▸ **TRY IT**:
In the following listing, find the lines containing "square" and report them.

▸ **SOURCE RECORDS**:
········
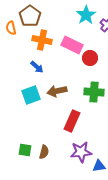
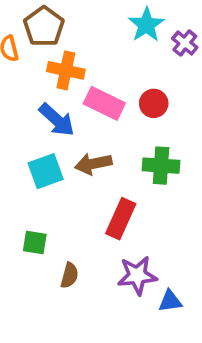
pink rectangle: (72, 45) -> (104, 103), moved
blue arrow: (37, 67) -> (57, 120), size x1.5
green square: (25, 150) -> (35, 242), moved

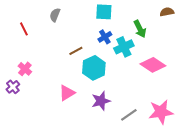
········
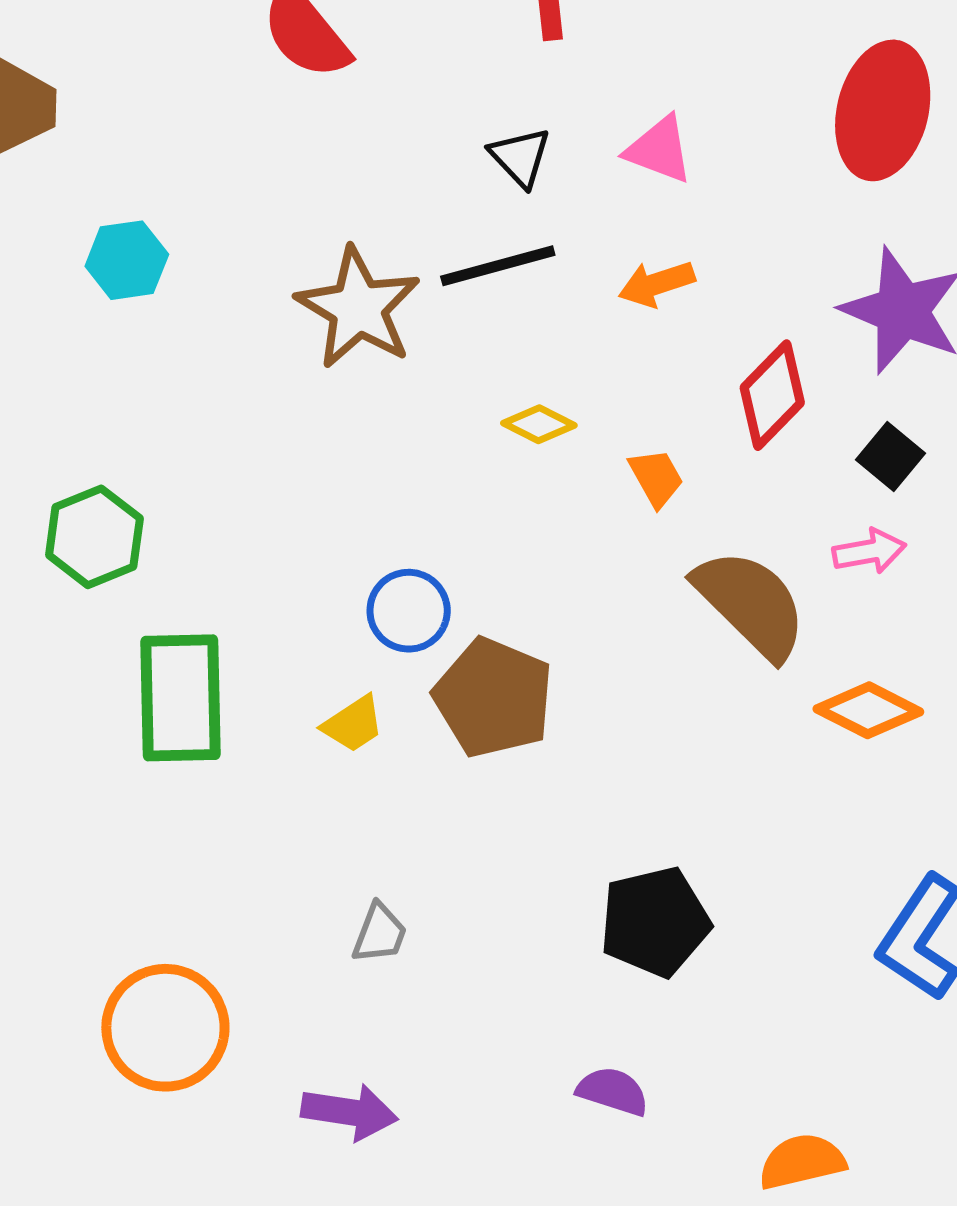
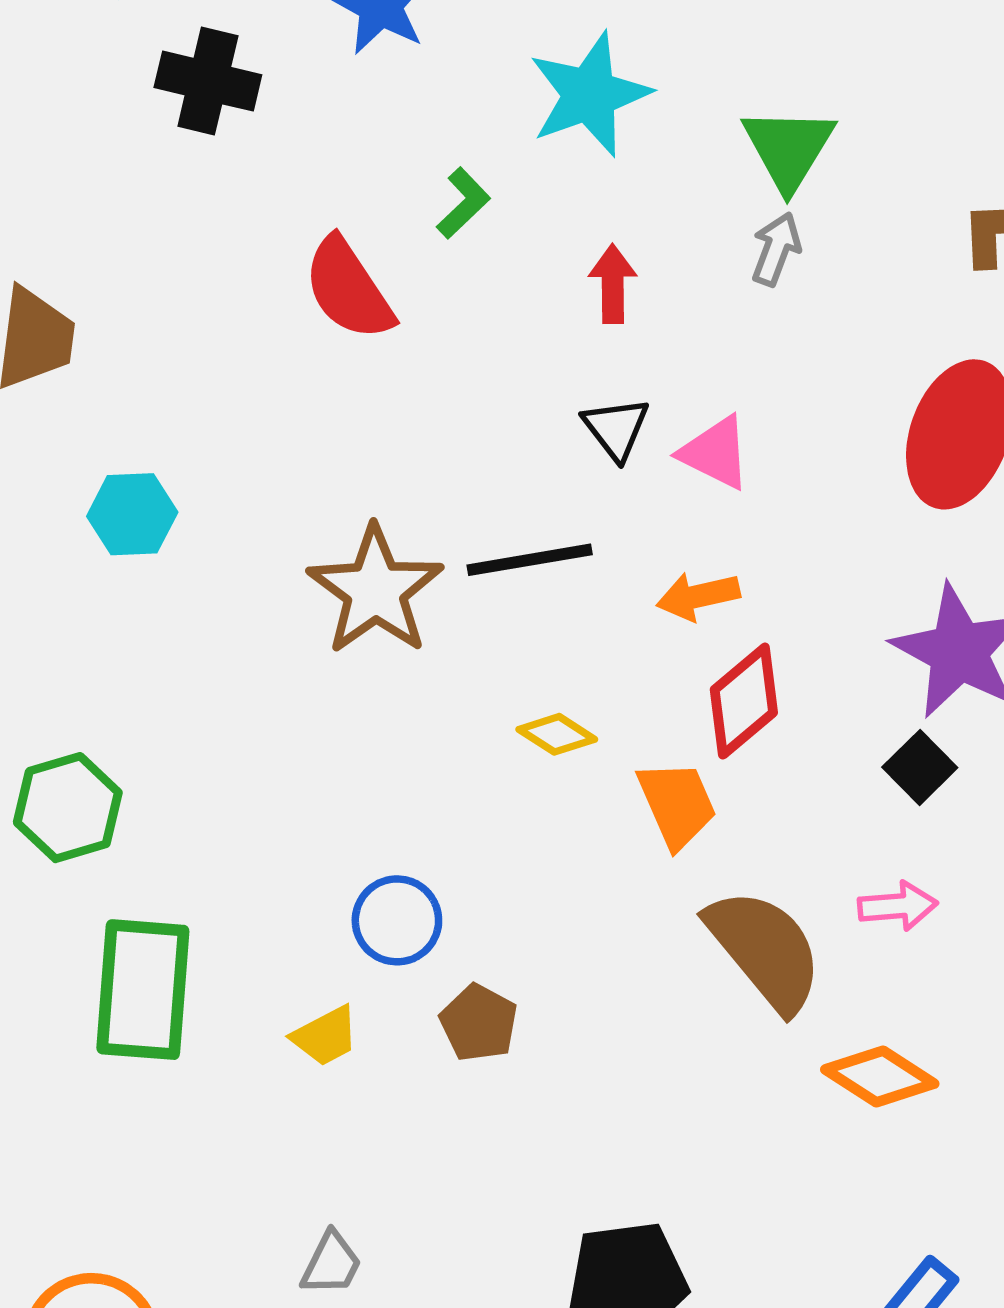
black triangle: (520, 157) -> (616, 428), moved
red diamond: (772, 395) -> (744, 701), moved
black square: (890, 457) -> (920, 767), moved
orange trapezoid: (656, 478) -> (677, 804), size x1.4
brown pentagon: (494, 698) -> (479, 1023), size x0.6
········
▸ **RESULT FOR THIS EXERCISE**:
green square: (25, 150) -> (35, 242), moved
black square: (890, 457) -> (920, 767), moved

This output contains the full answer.